» Data for this task
- - - -

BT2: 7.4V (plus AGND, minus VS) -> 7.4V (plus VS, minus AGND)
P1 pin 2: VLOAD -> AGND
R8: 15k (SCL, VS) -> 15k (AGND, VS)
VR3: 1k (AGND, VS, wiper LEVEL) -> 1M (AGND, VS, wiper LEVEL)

- - - -

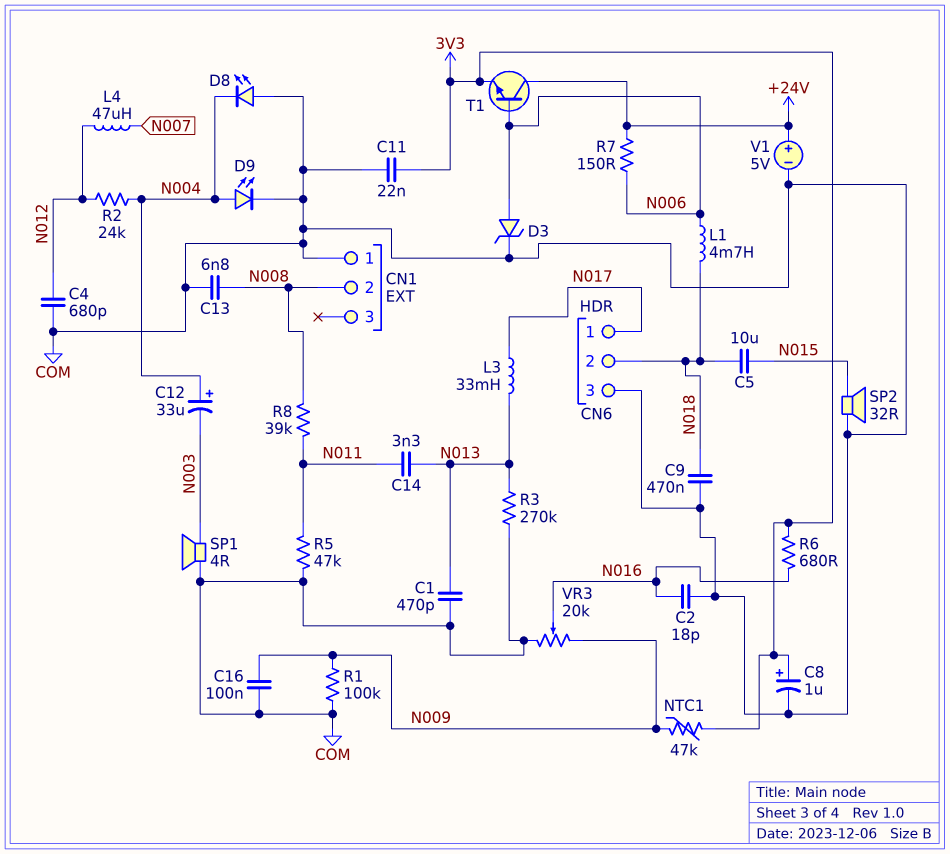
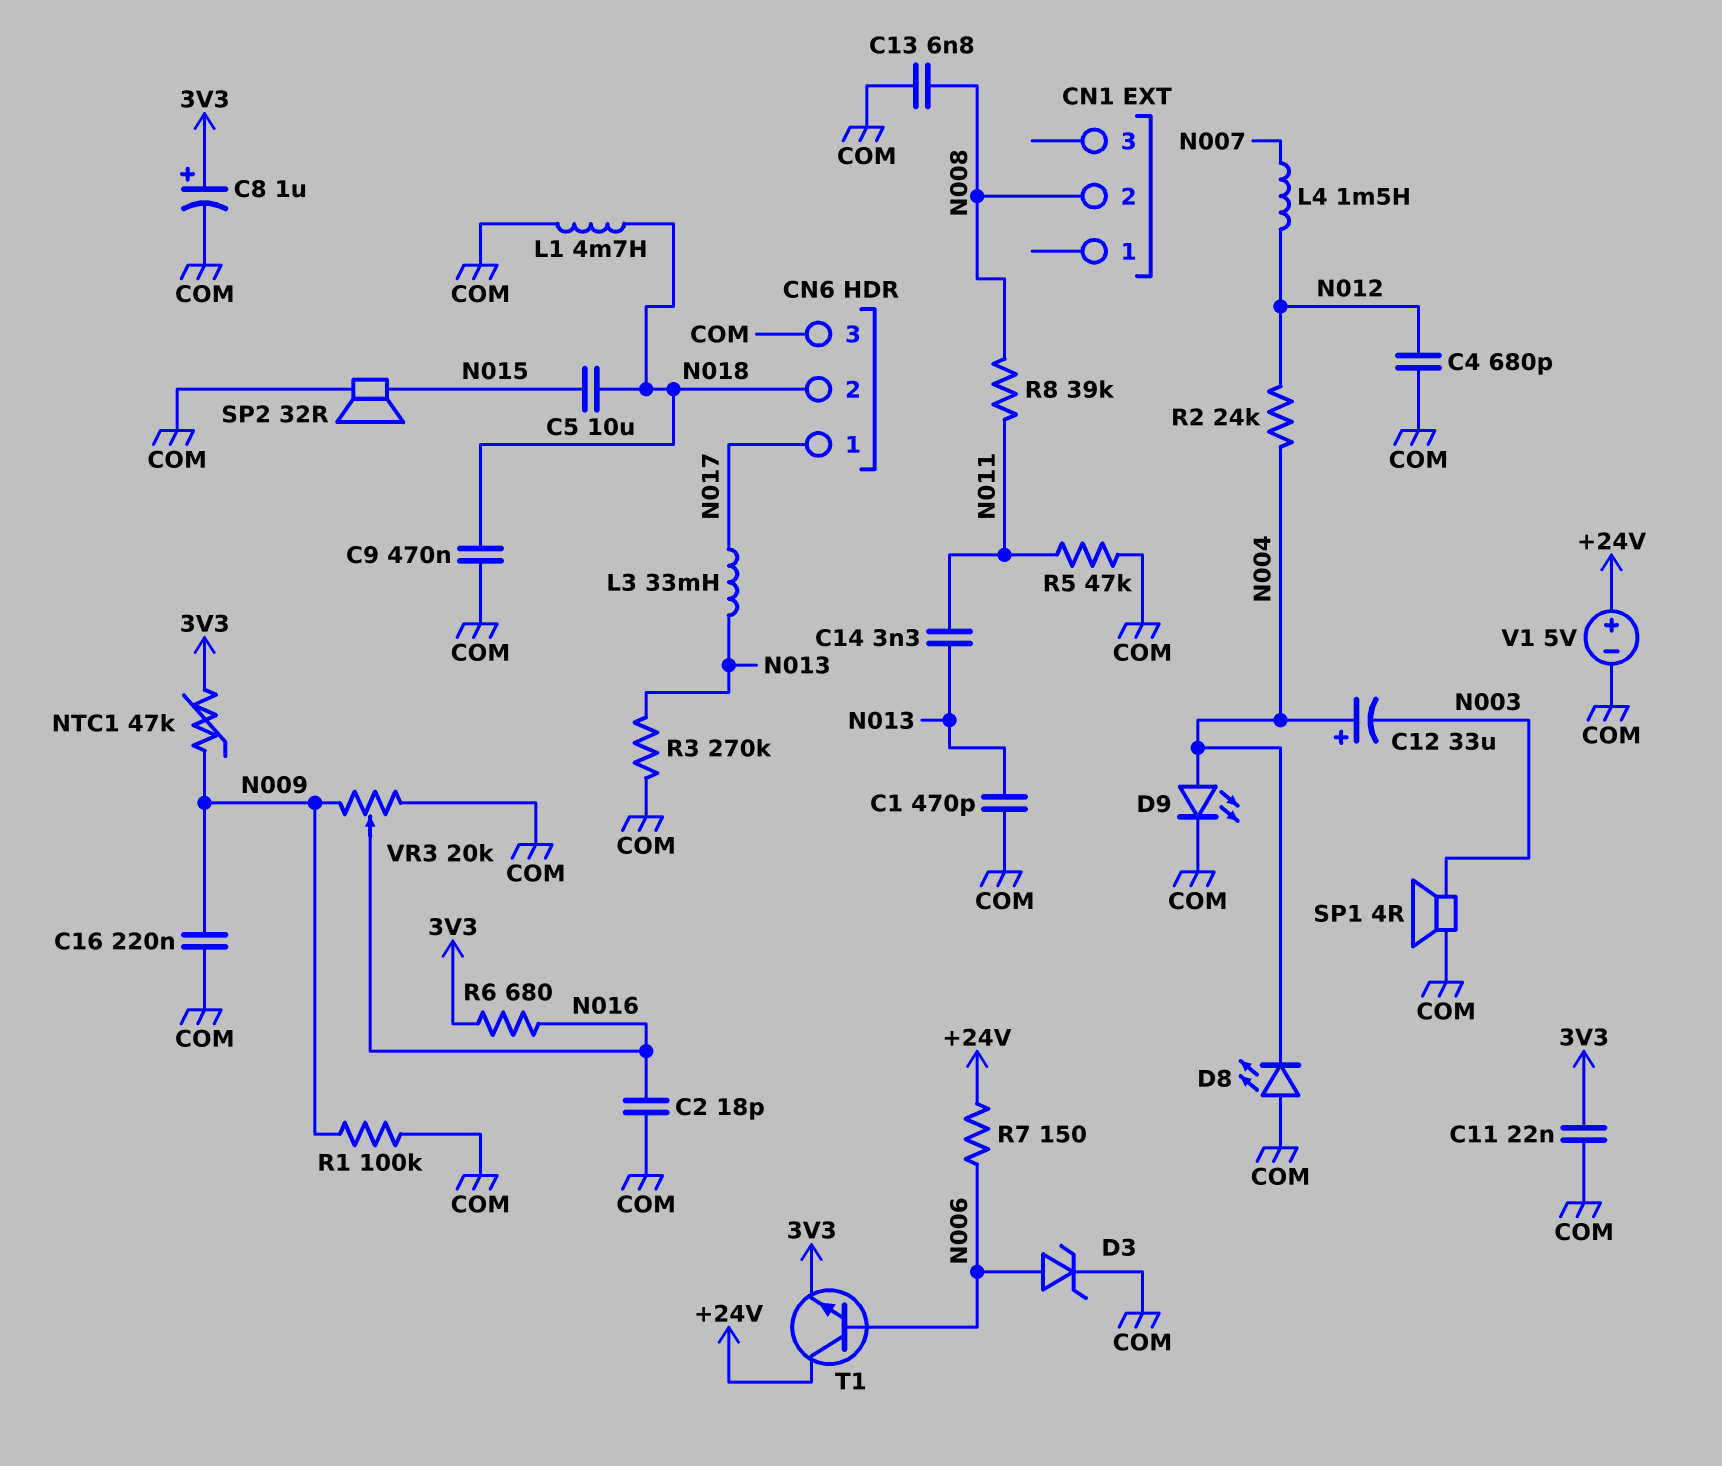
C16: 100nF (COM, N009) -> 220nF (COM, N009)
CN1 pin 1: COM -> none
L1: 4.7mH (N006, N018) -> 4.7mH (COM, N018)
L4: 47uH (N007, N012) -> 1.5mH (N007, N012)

- - - -

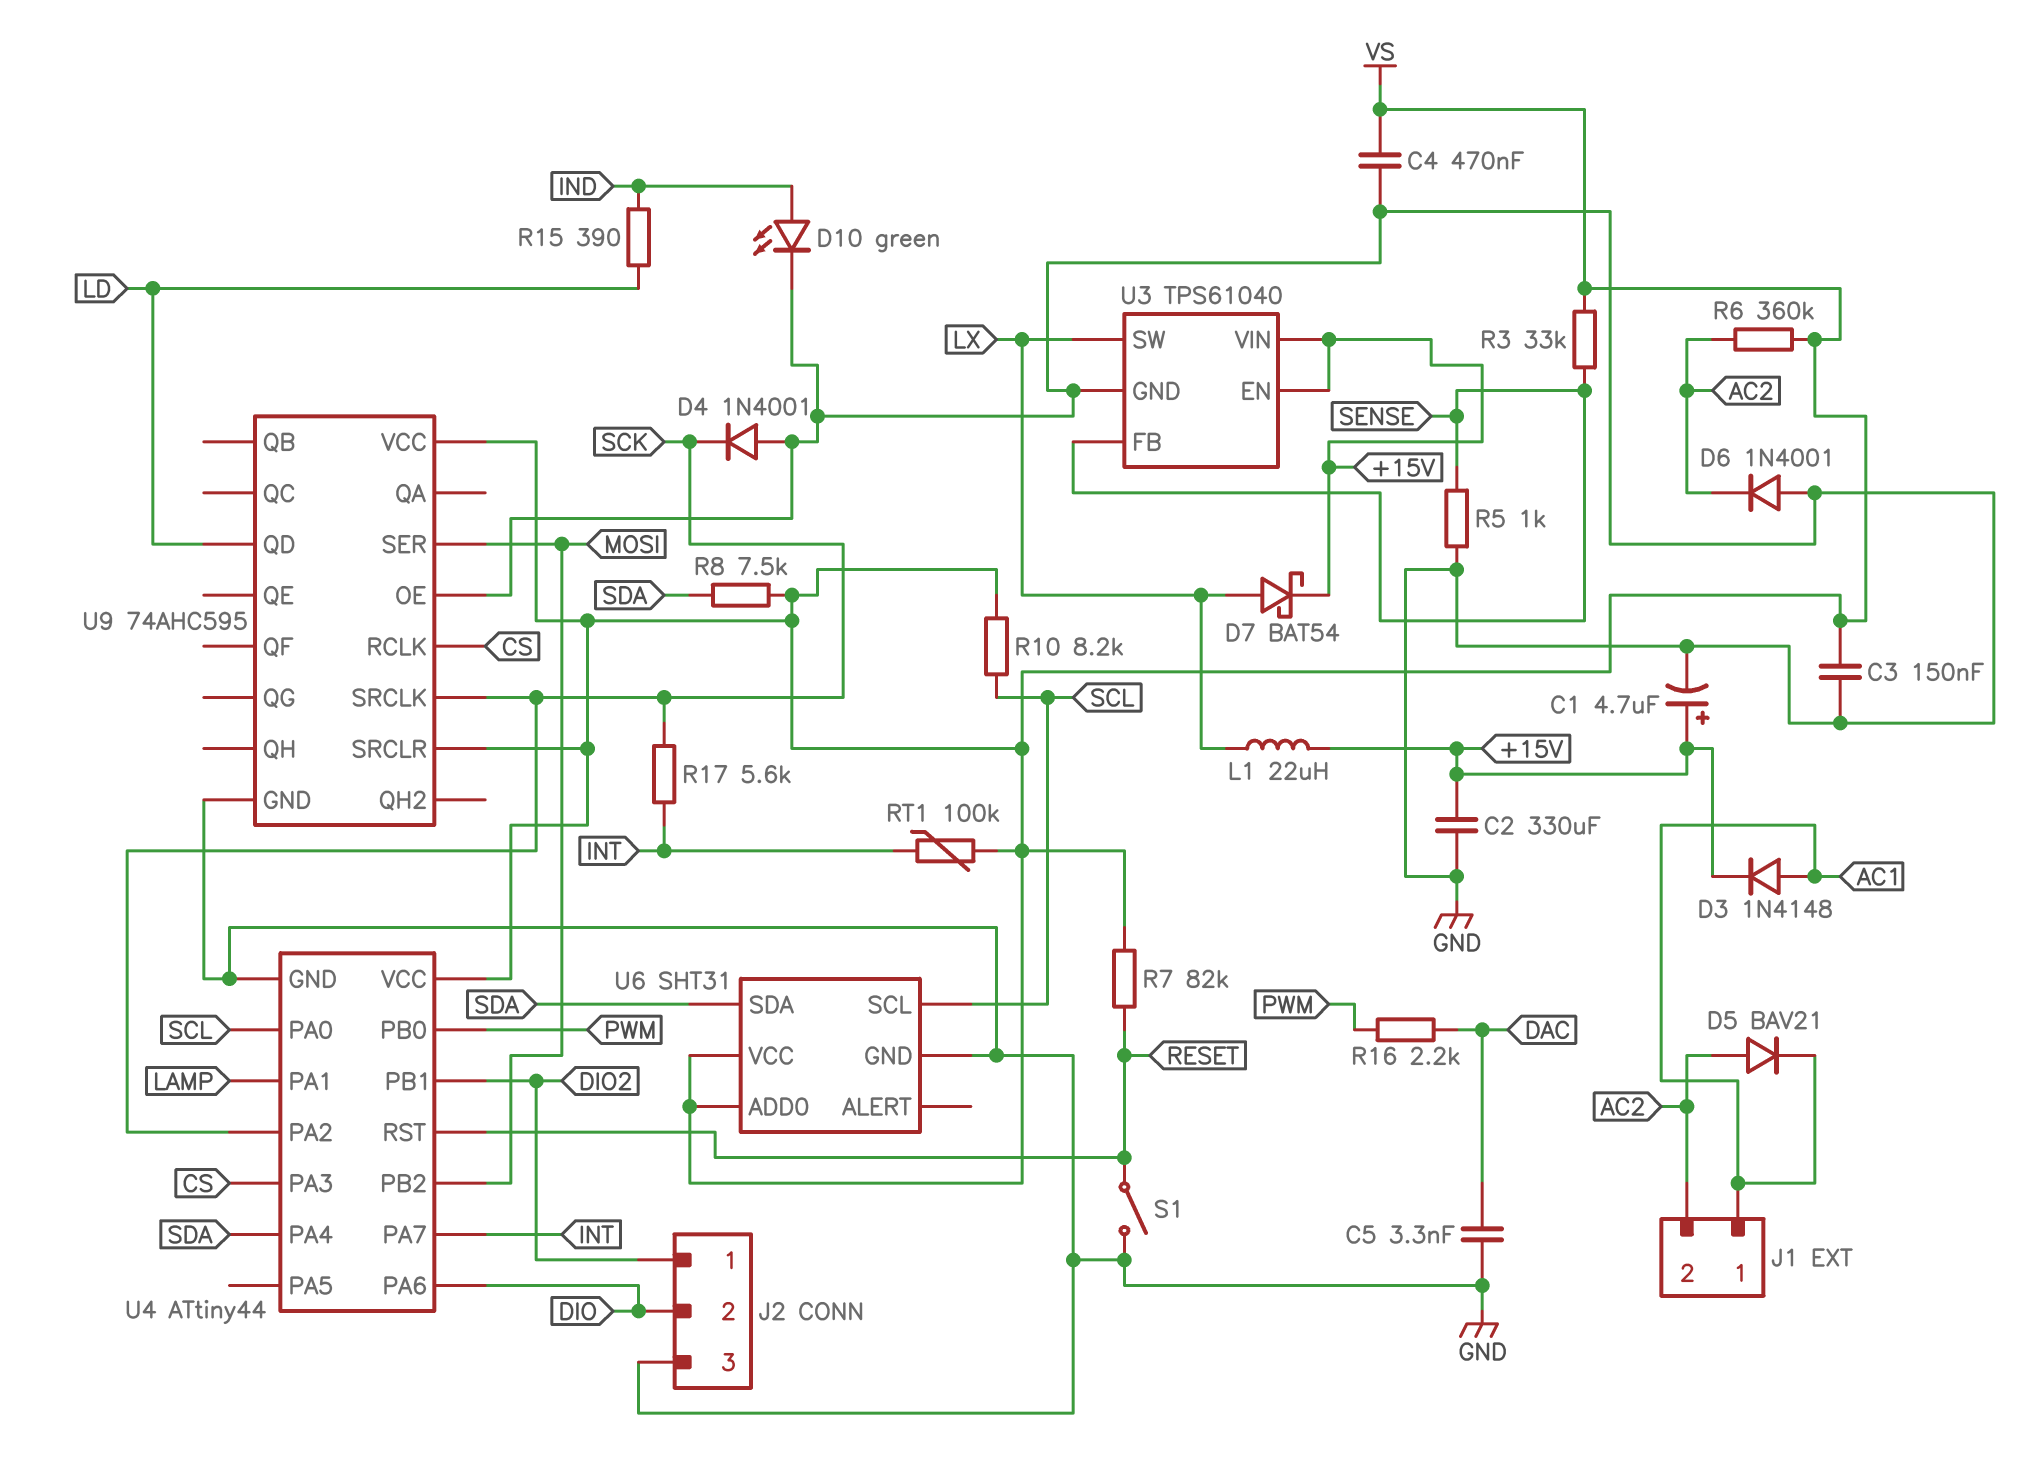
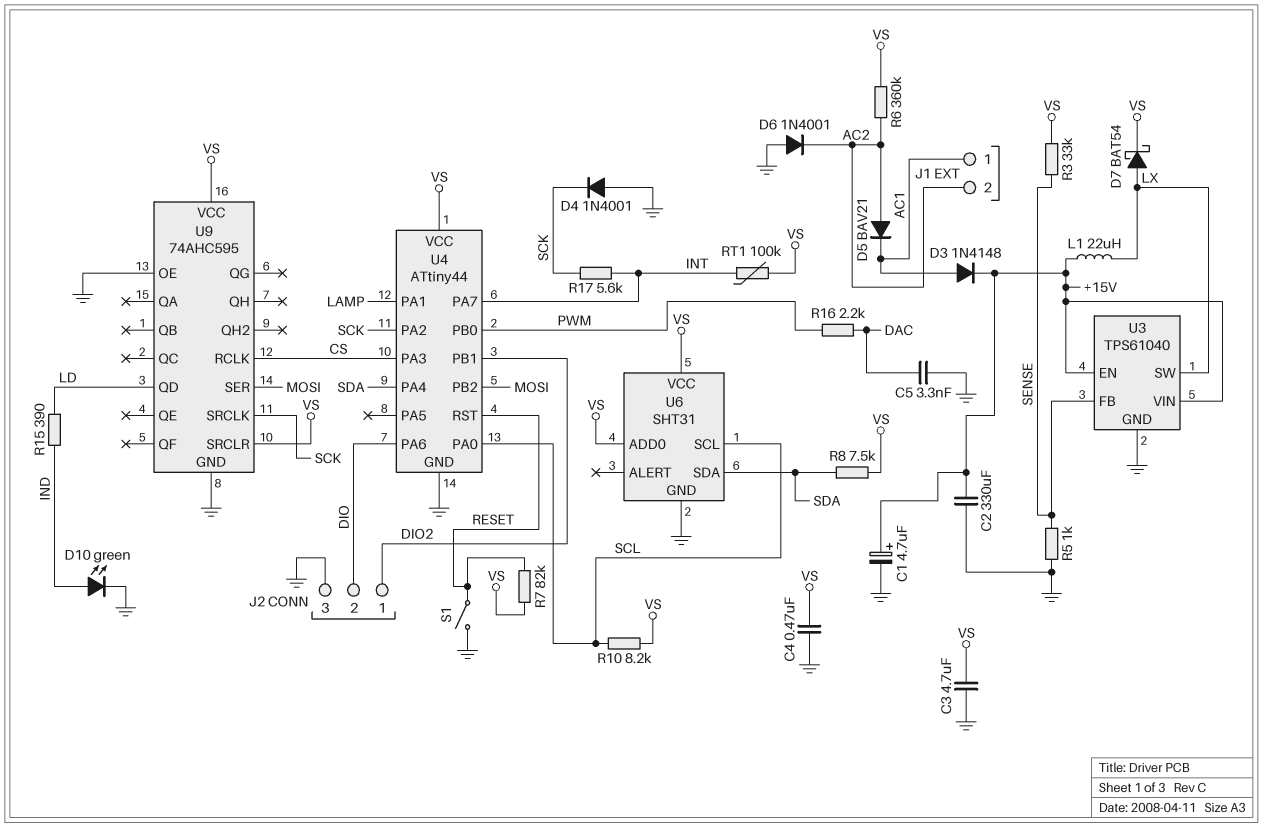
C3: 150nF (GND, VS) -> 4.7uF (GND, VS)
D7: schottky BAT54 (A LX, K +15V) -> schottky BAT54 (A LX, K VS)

- - - -

» Task directions
Set down exactly the lines of the data above, beginning with the line that has "R8: 15k (SCL, VS) -> 15k (AGND, VS)" and ending with the line that has "VR3: 1k (AGND, VS, wiper", and no others.

» Response below
R8: 15k (SCL, VS) -> 15k (AGND, VS)
VR3: 1k (AGND, VS, wiper LEVEL) -> 1M (AGND, VS, wiper LEVEL)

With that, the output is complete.